(Source information Opens)
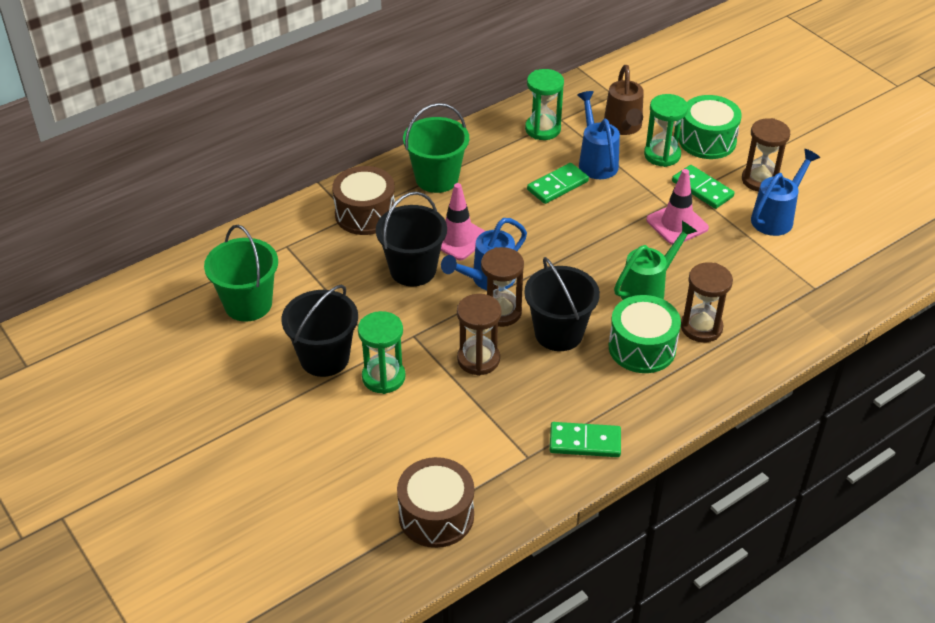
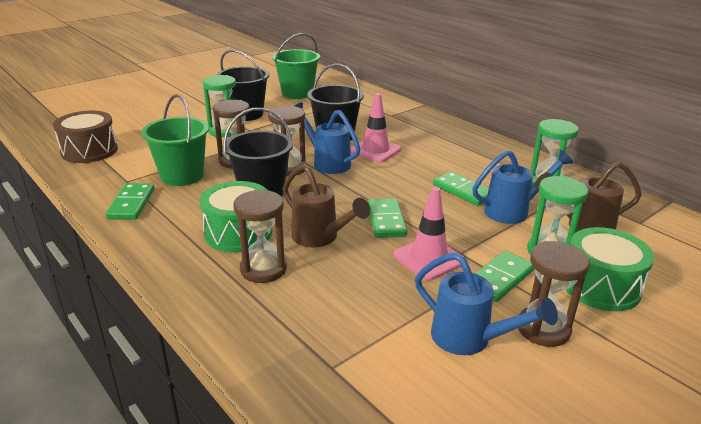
camera: 85 degrees right, 15 degrees down
(365, 214) = (394, 119): brown drum -> none
(437, 178) = (448, 141): green bucket -> green bucket (182, 176)
(615, 244) = (386, 220): none -> green domino
(648, 289) = (320, 238): green watering can -> brown watering can

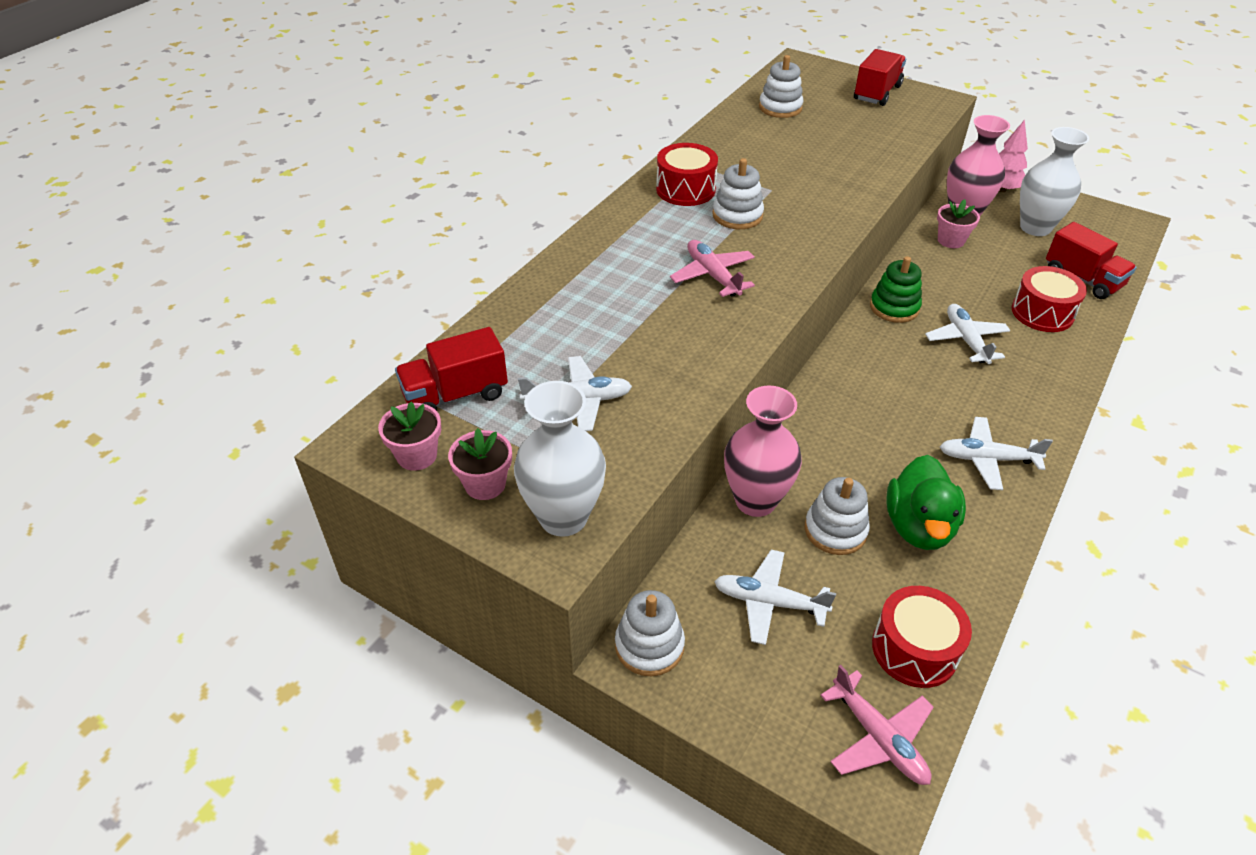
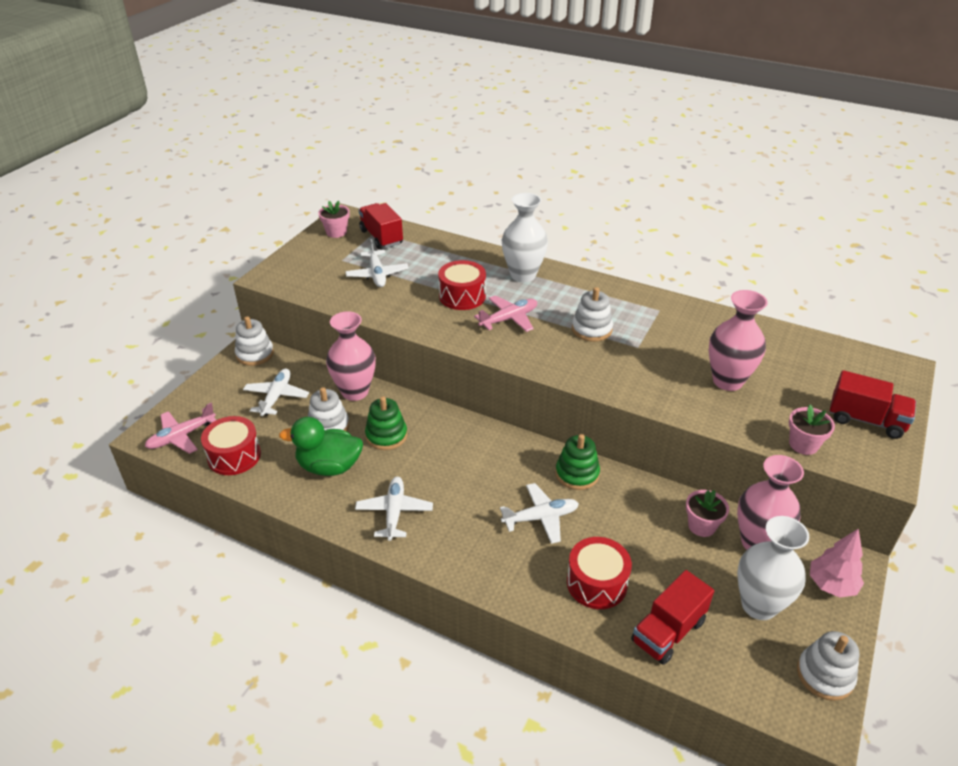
camera: 85 degrees right, 5 degrees down
(485, 484) = (315, 253): pink flower pot -> pink flower pot (803, 444)
(563, 517) = (289, 277): white vase -> white vase (523, 275)
(685, 189) = (620, 304): red drum -> red drum (462, 296)
(780, 108) = (789, 353): white stacking toy -> white stacking toy (824, 675)
(828, 147) = (727, 381): none -> pink vase
(849, 465) = (386, 435): none -> green stacking toy

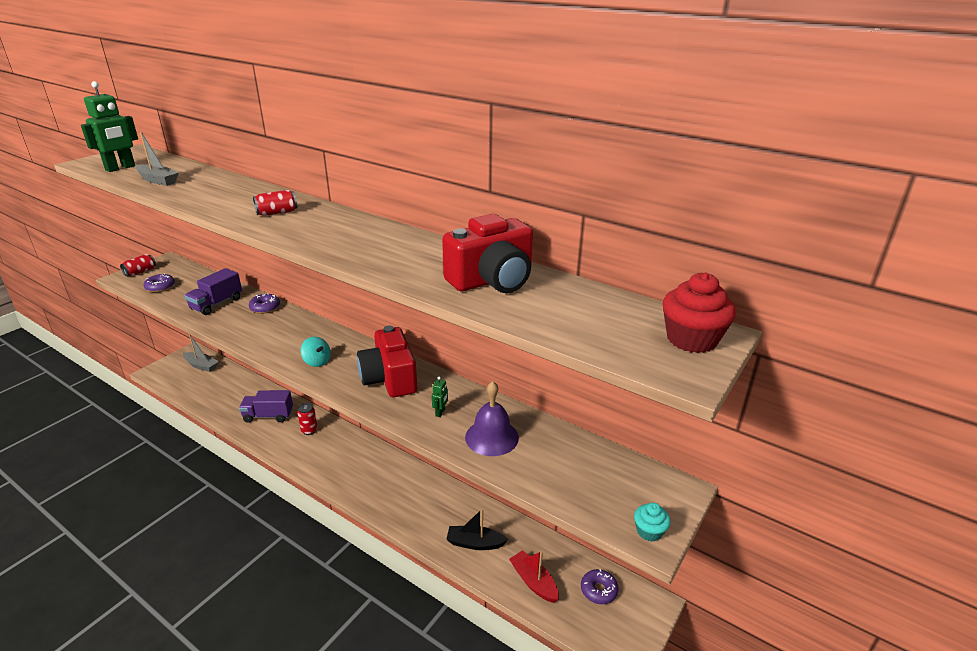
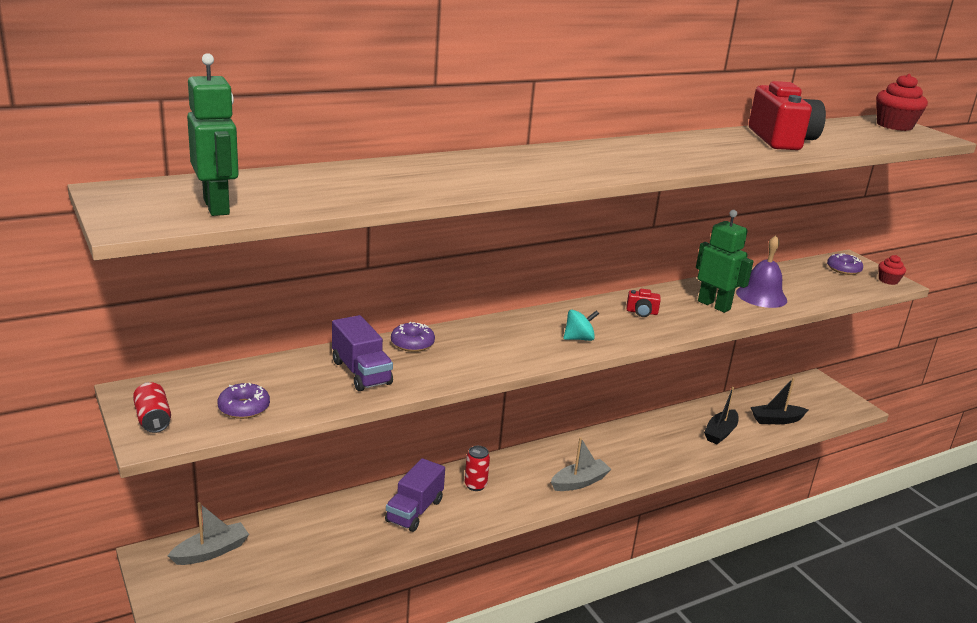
camera: 65 degrees left, 5 degrees down
(158, 180) = (327, 195): grey boat -> grey boat (579, 482)
(277, 213) = (546, 165): red can -> none
(389, 379) = (641, 312): red camera -> red camera, size x0.42
(440, 412) = (714, 305): green robot -> green robot, size x2.26
(533, 582) = (776, 420): red boat -> black boat
(598, 590) = (796, 396): purple donut -> purple donut (843, 269)
(649, 531) = (888, 280): turquoise cupcake -> red cupcake

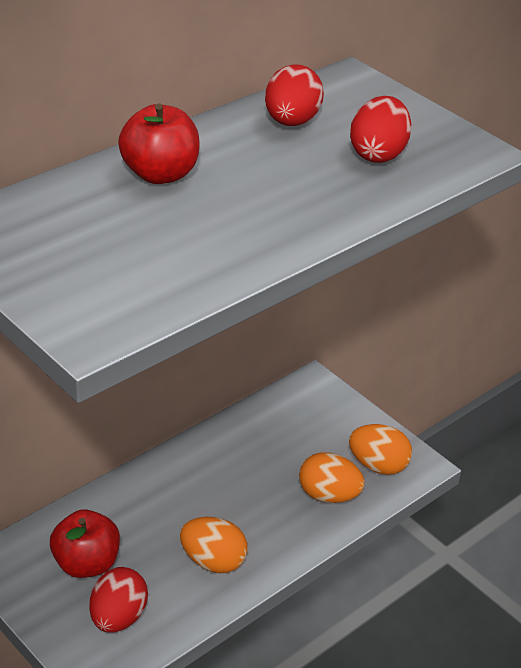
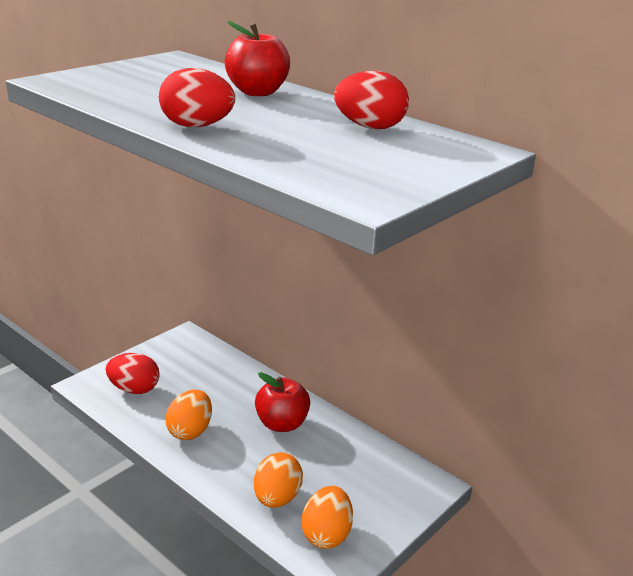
camera: 85 degrees right, 10 degrees down
(86, 564) = (185, 371): red apple -> red apple (282, 424)
(377, 154) = (330, 155): red egg -> red egg (197, 126)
(Source information Closes)
(Work to be completed): Write out the whole listing above exactly, minus images.

(Output below):
camera: 85 degrees right, 15 degrees down
(365, 214) = (394, 119): brown drum -> none
(437, 178) = (448, 141): green bucket -> green bucket (182, 176)
(615, 244) = (386, 220): none -> green domino
(648, 289) = (320, 238): green watering can -> brown watering can

camera: 85 degrees right, 5 degrees down
(485, 484) = (315, 253): pink flower pot -> pink flower pot (803, 444)
(563, 517) = (289, 277): white vase -> white vase (523, 275)
(685, 189) = (620, 304): red drum -> red drum (462, 296)
(780, 108) = (789, 353): white stacking toy -> white stacking toy (824, 675)
(828, 147) = (727, 381): none -> pink vase
(849, 465) = (386, 435): none -> green stacking toy

camera: 65 degrees left, 5 degrees down
(158, 180) = (327, 195): grey boat -> grey boat (579, 482)
(277, 213) = (546, 165): red can -> none
(389, 379) = (641, 312): red camera -> red camera, size x0.42
(440, 412) = (714, 305): green robot -> green robot, size x2.26
(533, 582) = (776, 420): red boat -> black boat
(598, 590) = (796, 396): purple donut -> purple donut (843, 269)
(649, 531) = (888, 280): turquoise cupcake -> red cupcake

camera: 85 degrees right, 10 degrees down
(86, 564) = (185, 371): red apple -> red apple (282, 424)
(377, 154) = (330, 155): red egg -> red egg (197, 126)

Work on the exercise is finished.